From the line holding "P3 pin 1: GND -> N1" to the final line of the entries, set down each line exactly, including both, and nothing more.

BEGIN

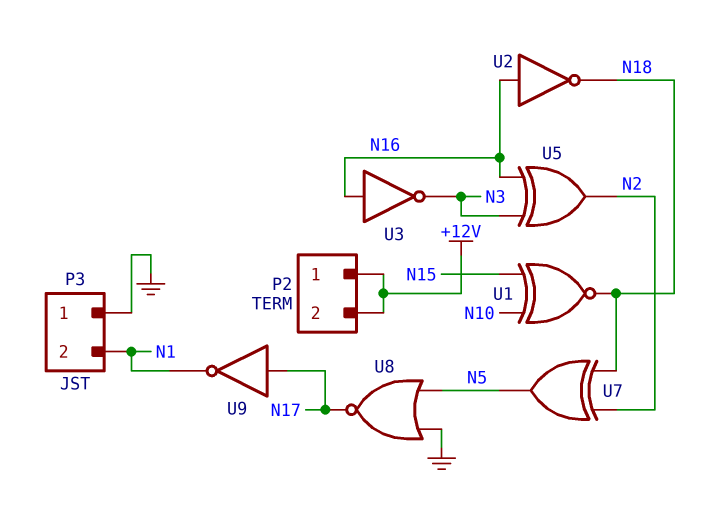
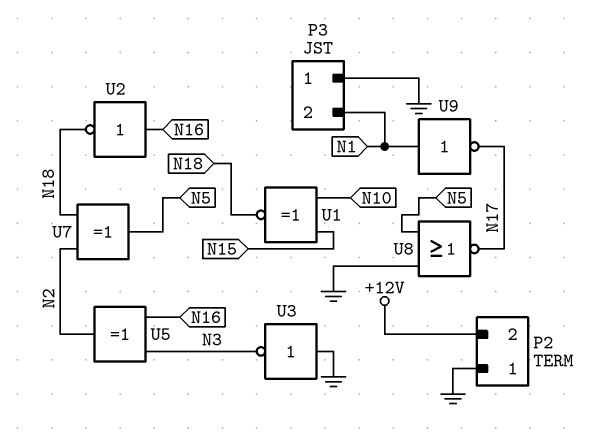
P2 pin 1: +12V -> GND
U3: NOT (in N16, out N3) -> NOT (in GND, out N3)
U9: NOT (in N17, out N1) -> NOT (in N1, out N17)

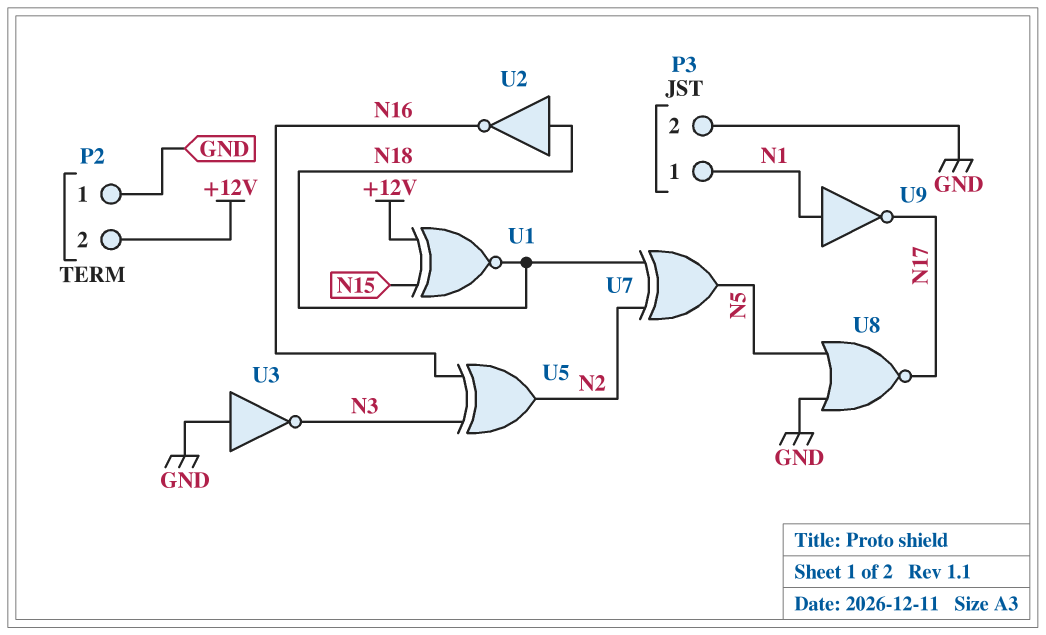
P3 pin 1: GND -> N1
P3 pin 2: N1 -> GND
U1: XNOR (in N10, in N15, out N18) -> XNOR (in +12V, in N15, out N18)
U2: NOT (in N16, out N18) -> NOT (in N18, out N16)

END

## Answer to this exercise:
P3 pin 1: GND -> N1
P3 pin 2: N1 -> GND
U1: XNOR (in N10, in N15, out N18) -> XNOR (in +12V, in N15, out N18)
U2: NOT (in N16, out N18) -> NOT (in N18, out N16)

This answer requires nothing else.